• **EXERCISE DESCRIPTION**
Where in the entries below does "star" appear? Copy every line that has it.

• **RECORDS SUPPLIED**
= Beginning of Section =
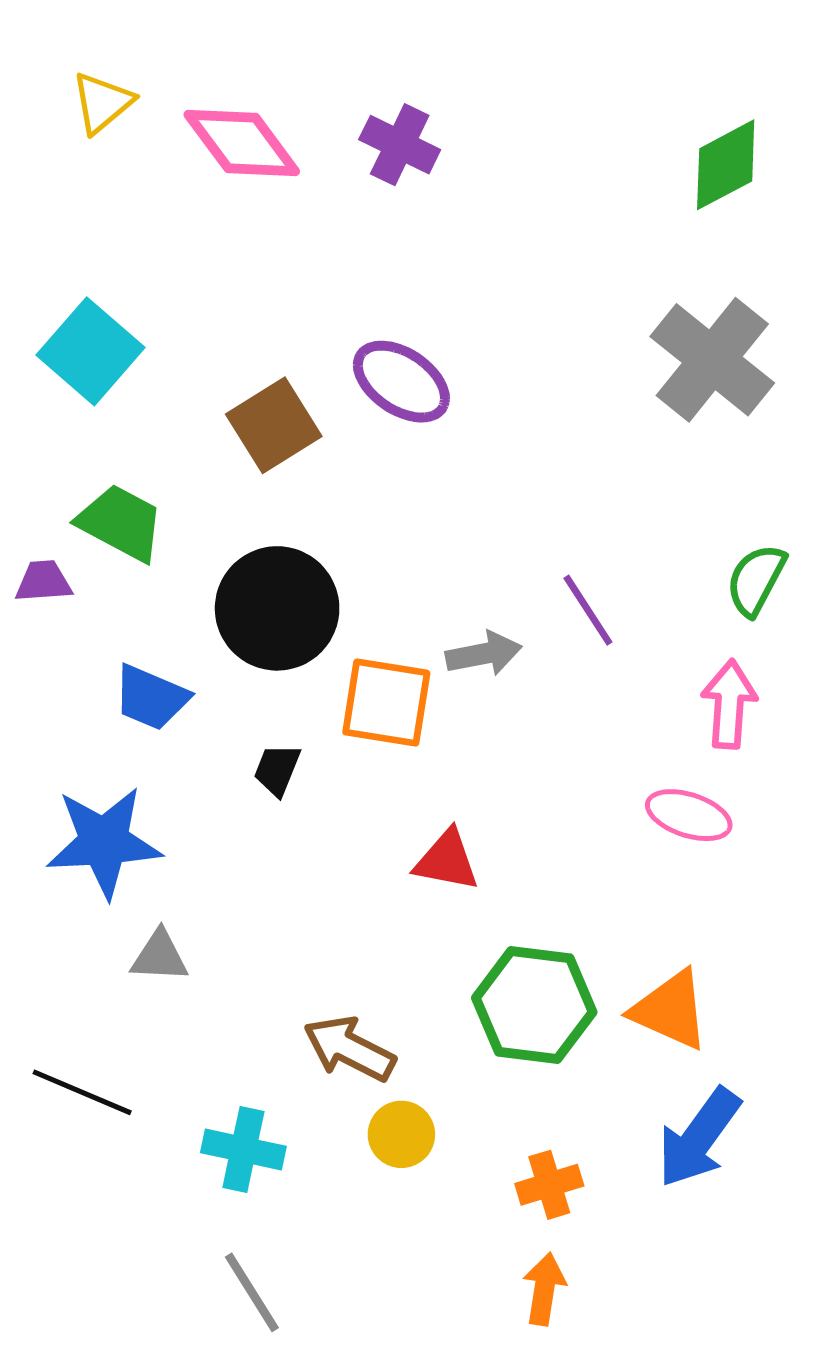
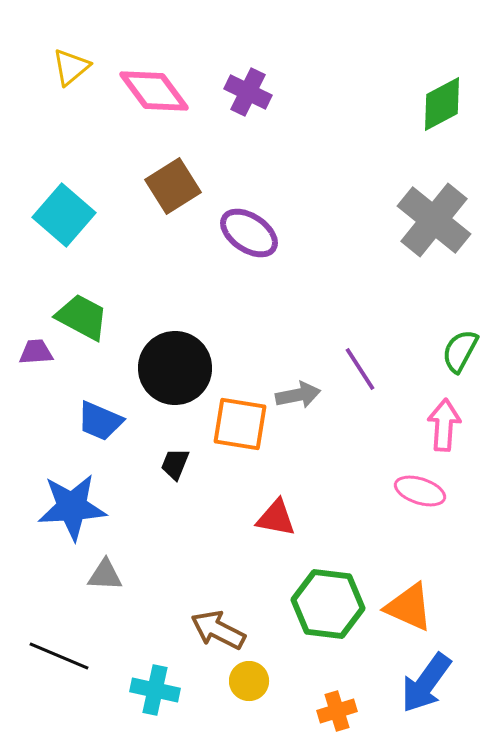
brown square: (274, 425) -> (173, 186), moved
= End of Section =
= Beginning of Section =
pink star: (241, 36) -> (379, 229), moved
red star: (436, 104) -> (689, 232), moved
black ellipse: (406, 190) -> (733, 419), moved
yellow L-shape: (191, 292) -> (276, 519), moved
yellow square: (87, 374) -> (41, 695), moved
= End of Section =
= Beginning of Section =
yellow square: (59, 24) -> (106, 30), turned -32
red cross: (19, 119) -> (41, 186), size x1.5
= End of Section =
• **EXERCISE RESPONSE**
pink star: (241, 36) -> (379, 229), moved
red star: (436, 104) -> (689, 232), moved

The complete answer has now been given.